[WHAT IS REQUIRED]
Filter the entries, keeping every line with the string "buffer".

○ ○ ○ ○

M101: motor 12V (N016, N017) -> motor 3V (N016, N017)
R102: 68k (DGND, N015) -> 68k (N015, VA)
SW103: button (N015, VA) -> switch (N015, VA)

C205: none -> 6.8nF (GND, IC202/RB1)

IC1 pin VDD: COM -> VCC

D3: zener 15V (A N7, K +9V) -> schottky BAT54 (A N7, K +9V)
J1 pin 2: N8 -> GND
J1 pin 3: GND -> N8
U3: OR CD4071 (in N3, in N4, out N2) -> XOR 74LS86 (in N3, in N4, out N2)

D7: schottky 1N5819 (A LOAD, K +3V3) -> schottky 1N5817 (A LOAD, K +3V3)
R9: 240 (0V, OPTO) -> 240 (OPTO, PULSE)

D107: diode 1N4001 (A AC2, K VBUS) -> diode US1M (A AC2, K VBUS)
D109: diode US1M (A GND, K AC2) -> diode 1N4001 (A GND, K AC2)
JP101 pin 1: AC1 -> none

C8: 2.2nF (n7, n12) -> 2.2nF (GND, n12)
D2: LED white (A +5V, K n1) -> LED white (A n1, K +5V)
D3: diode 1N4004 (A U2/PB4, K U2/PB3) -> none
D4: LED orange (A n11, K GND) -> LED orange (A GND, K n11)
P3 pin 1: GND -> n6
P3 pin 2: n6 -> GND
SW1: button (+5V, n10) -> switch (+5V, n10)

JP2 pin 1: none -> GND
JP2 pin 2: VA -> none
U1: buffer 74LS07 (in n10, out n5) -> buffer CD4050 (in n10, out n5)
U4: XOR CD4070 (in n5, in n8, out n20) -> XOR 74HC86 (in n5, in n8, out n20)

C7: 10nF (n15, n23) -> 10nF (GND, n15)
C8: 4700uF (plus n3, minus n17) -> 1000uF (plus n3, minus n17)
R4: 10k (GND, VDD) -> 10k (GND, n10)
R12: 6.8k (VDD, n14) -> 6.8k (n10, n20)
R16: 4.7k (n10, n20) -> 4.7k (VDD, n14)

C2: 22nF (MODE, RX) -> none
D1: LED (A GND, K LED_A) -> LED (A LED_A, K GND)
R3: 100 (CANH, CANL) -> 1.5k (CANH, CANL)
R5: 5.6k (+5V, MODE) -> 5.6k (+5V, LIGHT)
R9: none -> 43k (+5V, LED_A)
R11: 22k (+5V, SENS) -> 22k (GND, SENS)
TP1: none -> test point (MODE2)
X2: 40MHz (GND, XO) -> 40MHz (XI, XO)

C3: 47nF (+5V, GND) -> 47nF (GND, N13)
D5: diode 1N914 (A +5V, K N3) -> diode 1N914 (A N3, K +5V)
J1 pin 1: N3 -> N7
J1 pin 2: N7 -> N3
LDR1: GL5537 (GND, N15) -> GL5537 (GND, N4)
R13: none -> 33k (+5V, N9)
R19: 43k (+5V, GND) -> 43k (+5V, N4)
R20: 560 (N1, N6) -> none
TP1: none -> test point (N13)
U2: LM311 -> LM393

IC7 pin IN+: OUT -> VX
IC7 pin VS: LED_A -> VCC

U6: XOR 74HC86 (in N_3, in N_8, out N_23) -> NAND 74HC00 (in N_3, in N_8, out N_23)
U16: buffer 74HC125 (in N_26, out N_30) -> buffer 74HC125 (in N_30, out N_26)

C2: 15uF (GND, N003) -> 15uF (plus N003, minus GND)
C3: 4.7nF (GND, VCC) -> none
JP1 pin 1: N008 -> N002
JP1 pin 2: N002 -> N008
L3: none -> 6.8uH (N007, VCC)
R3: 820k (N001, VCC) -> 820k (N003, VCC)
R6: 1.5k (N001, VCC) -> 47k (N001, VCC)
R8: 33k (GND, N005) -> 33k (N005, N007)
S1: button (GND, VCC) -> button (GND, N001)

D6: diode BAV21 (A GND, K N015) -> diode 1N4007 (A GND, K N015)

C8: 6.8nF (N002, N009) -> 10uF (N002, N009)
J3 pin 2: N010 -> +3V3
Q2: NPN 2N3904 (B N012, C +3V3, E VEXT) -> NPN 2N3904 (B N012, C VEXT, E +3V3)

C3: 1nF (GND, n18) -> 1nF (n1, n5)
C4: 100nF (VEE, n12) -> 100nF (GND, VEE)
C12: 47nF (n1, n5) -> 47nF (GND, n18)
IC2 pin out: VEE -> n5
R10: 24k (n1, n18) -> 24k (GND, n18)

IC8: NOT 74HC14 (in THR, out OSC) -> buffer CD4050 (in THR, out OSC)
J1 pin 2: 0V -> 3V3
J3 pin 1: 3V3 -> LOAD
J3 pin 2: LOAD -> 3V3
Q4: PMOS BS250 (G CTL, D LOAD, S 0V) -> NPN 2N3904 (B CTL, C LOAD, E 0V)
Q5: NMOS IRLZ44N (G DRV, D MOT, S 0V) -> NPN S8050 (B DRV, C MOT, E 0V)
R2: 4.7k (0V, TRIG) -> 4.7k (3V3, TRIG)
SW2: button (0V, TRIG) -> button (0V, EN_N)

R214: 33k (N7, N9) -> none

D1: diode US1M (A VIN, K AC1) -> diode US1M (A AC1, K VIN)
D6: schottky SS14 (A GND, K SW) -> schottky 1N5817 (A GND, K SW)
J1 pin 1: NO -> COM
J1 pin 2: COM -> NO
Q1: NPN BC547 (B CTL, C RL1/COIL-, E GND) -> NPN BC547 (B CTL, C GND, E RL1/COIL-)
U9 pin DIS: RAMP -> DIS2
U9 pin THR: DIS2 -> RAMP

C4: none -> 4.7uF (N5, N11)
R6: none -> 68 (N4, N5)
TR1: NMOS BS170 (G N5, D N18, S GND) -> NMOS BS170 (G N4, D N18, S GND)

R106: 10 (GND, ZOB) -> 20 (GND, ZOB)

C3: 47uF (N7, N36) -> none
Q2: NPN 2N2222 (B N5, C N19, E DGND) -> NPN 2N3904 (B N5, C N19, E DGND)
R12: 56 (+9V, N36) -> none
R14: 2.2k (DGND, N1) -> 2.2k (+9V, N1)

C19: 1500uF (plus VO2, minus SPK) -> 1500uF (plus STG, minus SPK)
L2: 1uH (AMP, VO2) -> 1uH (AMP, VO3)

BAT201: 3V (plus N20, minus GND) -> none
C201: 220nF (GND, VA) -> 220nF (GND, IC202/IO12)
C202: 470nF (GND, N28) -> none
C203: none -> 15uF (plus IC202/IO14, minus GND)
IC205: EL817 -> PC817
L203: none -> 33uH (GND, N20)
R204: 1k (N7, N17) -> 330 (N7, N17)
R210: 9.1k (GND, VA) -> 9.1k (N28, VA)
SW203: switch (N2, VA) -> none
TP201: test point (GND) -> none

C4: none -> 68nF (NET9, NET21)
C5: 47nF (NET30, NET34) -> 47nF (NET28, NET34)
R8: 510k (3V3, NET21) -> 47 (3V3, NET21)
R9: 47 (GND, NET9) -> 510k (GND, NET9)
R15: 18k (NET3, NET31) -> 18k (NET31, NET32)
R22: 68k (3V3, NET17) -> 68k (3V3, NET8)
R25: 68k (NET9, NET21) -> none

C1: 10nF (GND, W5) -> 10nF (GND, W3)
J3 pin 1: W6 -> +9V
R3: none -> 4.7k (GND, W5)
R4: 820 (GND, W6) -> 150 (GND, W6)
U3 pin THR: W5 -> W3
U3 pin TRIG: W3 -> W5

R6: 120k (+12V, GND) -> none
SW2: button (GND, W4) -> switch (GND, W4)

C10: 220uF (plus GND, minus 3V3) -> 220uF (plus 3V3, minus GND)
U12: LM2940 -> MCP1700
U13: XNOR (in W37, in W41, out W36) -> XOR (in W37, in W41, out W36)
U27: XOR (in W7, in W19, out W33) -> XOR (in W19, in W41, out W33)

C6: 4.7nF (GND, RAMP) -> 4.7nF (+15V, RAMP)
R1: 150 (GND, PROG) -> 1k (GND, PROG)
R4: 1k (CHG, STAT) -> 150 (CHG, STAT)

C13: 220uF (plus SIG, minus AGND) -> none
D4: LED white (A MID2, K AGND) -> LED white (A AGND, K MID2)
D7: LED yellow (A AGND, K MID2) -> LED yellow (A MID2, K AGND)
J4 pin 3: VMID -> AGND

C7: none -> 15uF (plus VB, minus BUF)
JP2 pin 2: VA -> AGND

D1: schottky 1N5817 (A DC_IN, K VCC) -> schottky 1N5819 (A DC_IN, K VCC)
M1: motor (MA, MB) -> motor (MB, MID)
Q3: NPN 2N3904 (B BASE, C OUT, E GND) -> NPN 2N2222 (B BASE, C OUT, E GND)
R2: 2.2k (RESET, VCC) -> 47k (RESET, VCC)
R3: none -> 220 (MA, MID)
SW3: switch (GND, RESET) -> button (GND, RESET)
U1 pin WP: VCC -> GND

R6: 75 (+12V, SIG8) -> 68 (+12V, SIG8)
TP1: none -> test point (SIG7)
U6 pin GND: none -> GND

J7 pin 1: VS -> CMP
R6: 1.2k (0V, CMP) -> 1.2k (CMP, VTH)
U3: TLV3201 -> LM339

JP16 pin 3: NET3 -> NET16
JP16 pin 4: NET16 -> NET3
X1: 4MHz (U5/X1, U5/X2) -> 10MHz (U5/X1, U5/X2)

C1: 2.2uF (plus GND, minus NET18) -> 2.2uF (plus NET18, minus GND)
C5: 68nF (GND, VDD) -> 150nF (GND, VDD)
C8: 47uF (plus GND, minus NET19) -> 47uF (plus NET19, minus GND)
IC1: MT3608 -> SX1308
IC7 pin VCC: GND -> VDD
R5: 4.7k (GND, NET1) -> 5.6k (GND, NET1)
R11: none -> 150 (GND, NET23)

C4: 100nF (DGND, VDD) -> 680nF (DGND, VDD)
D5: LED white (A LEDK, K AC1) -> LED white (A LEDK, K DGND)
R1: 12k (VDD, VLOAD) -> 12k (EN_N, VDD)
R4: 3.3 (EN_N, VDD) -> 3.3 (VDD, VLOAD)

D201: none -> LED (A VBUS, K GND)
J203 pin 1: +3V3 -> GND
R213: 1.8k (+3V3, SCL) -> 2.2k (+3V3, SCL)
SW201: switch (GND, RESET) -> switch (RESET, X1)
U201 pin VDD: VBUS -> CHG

○ ○ ○ ○

[TASK OUTPUT]
U1: buffer 74LS07 (in n10, out n5) -> buffer CD4050 (in n10, out n5)
U16: buffer 74HC125 (in N_26, out N_30) -> buffer 74HC125 (in N_30, out N_26)
IC8: NOT 74HC14 (in THR, out OSC) -> buffer CD4050 (in THR, out OSC)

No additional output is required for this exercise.